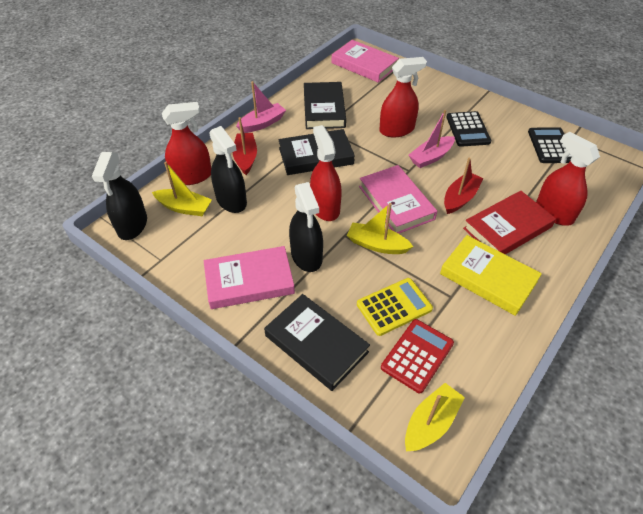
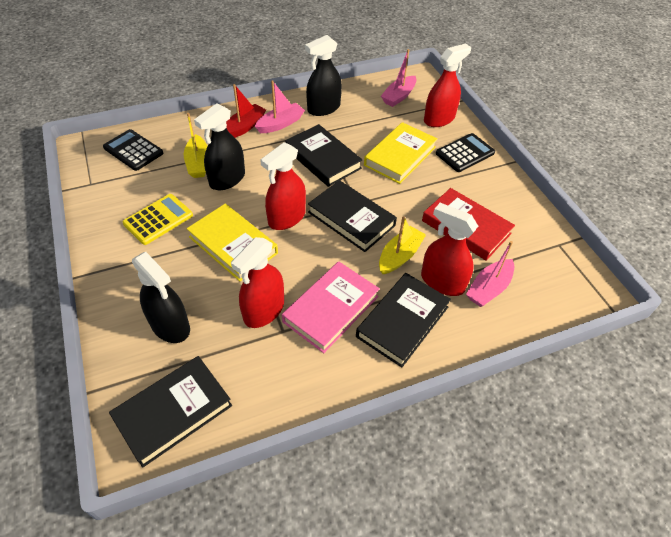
black book: [264,294,370,391] [278,129,355,175] [304,82,346,129] = 3 -> [109,356,232,468] [285,124,363,187] [308,180,397,252] [356,273,451,367] = 4
pink boat: [236,81,286,133] [408,110,455,168] = 2 -> [255,80,305,133] [381,49,416,107] [466,241,514,307] = 3
pink book: [204,246,295,309] [332,40,399,83] [359,165,437,234] = 3 -> [282,261,380,353] = 1
red boat: [232,117,257,175] [444,157,484,214] = 2 -> [226,84,266,138] = 1
red calculator: [381,319,454,393] = 1 -> none = 0
yellow boat: [152,162,212,216] [347,203,413,254] [405,383,465,452] = 3 -> [184,113,207,178] [379,216,426,274] = 2
yellow book: [440,235,542,316] = 1 -> [187,204,278,281] [364,122,438,184] = 2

_What needs to be done_. Images in the records must not be repeated; everything else should be returned exactly.

_Finished exercise_.
black book: [264,294,370,391] [278,129,355,175] [304,82,346,129] = 3 -> [109,356,232,468] [285,124,363,187] [308,180,397,252] [356,273,451,367] = 4
pink boat: [236,81,286,133] [408,110,455,168] = 2 -> [255,80,305,133] [381,49,416,107] [466,241,514,307] = 3
pink book: [204,246,295,309] [332,40,399,83] [359,165,437,234] = 3 -> [282,261,380,353] = 1
red boat: [232,117,257,175] [444,157,484,214] = 2 -> [226,84,266,138] = 1
red calculator: [381,319,454,393] = 1 -> none = 0
yellow boat: [152,162,212,216] [347,203,413,254] [405,383,465,452] = 3 -> [184,113,207,178] [379,216,426,274] = 2
yellow book: [440,235,542,316] = 1 -> [187,204,278,281] [364,122,438,184] = 2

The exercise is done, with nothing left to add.